■ **Problem details**
Please give every line below again exactly, but not its pictures.

-- Dataset records follows --

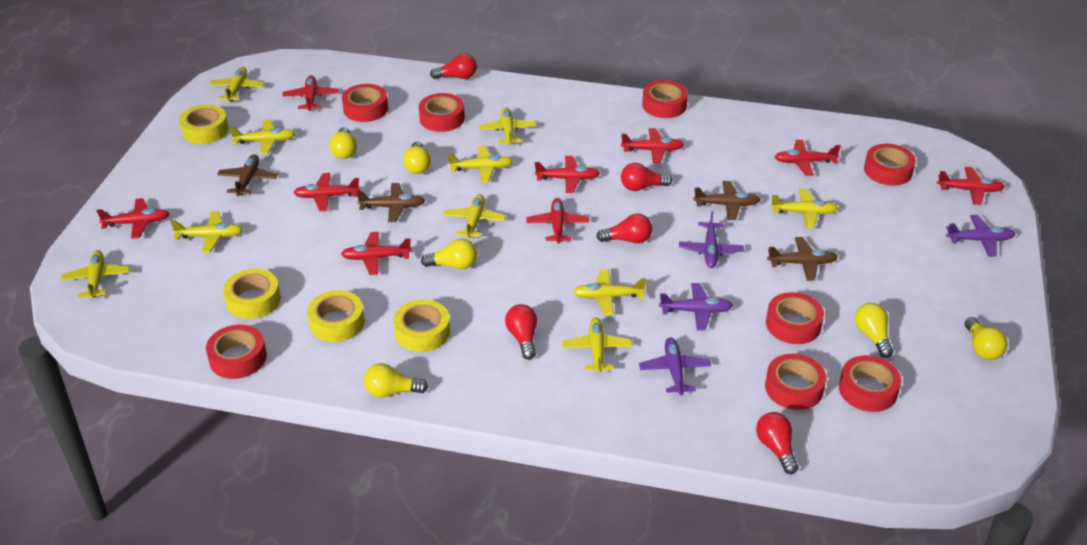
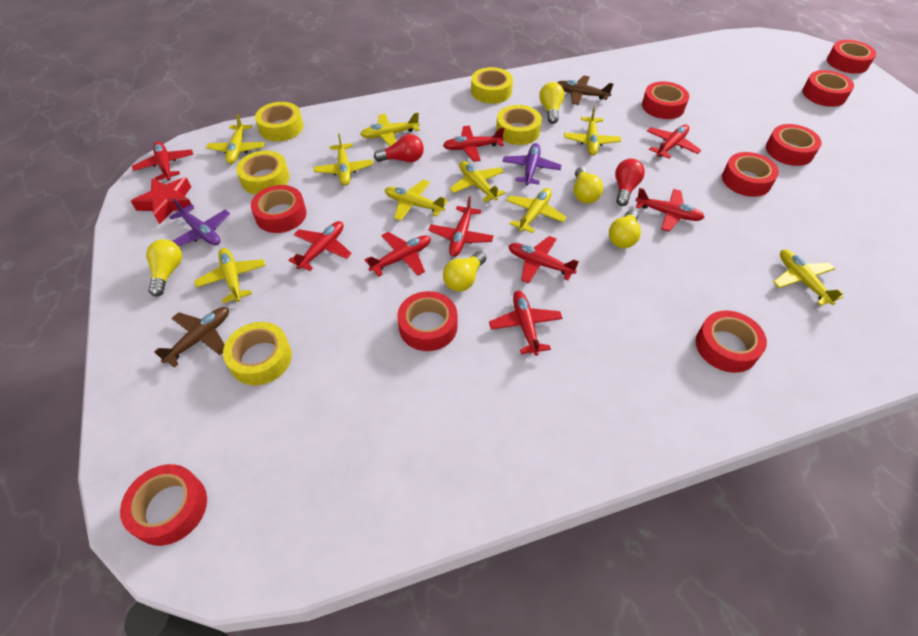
brown plane: 4 -> 2
purple plane: 4 -> 2
red light bulb: 5 -> 2
red star: 0 -> 1
red tape: 8 -> 9
yellow light bulb: 6 -> 5
yellow plane: 10 -> 9
yellow tape: 4 -> 5

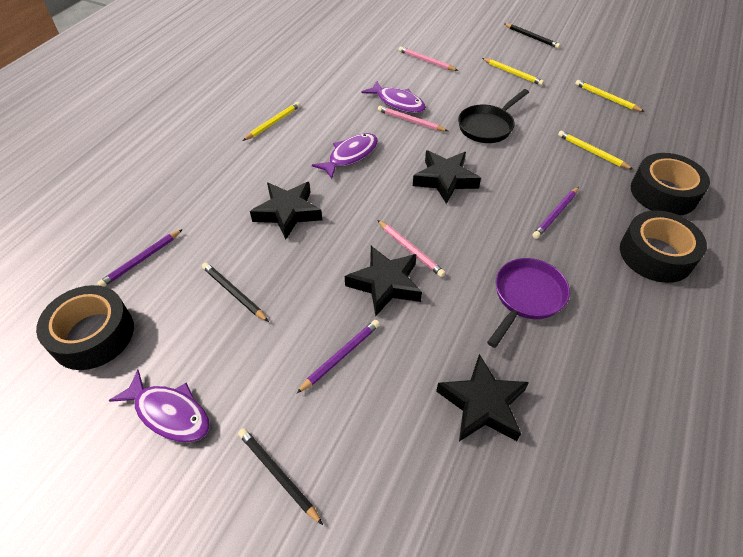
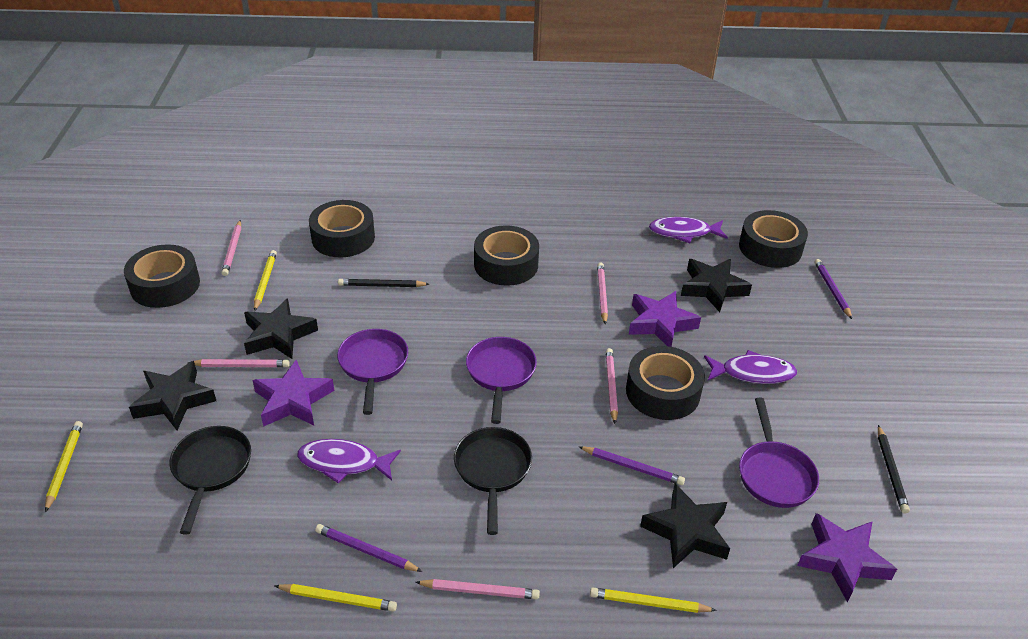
black pan: 1 -> 2
black pencil: 3 -> 2
black tape: 3 -> 5
pink pencil: 3 -> 5
purple pan: 1 -> 3
purple star: 0 -> 3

-- Dataset records concluded --

■ **Finished exercise**
brown plane: 4 -> 2
purple plane: 4 -> 2
red light bulb: 5 -> 2
red star: 0 -> 1
red tape: 8 -> 9
yellow light bulb: 6 -> 5
yellow plane: 10 -> 9
yellow tape: 4 -> 5

black pan: 1 -> 2
black pencil: 3 -> 2
black tape: 3 -> 5
pink pencil: 3 -> 5
purple pan: 1 -> 3
purple star: 0 -> 3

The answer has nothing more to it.